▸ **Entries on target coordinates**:
━━━━
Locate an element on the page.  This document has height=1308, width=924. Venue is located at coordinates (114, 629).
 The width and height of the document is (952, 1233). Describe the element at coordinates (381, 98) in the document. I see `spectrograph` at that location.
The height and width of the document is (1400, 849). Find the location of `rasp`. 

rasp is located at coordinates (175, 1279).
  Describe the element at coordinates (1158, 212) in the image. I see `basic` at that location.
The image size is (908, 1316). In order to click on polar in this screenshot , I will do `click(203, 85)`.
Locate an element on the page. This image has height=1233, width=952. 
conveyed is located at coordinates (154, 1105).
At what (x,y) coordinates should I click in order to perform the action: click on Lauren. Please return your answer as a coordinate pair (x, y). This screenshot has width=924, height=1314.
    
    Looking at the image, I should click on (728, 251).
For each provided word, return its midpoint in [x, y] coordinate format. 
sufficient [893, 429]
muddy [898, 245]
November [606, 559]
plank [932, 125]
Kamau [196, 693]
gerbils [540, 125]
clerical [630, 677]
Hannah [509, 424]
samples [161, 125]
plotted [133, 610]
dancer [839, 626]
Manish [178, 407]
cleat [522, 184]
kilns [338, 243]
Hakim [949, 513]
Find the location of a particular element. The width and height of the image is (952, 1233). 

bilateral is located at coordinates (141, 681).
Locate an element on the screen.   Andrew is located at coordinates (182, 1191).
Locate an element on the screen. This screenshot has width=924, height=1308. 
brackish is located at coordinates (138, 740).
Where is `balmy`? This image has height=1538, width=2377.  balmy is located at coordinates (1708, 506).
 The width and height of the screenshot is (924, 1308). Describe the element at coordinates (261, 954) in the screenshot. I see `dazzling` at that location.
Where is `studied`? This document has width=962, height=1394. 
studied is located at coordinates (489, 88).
━━━━
▸ **Your objective**:
Count how many lines of the items above contain the string "rasp", matching case exactly. Reply with the number alone.

▸ **Final result**:
2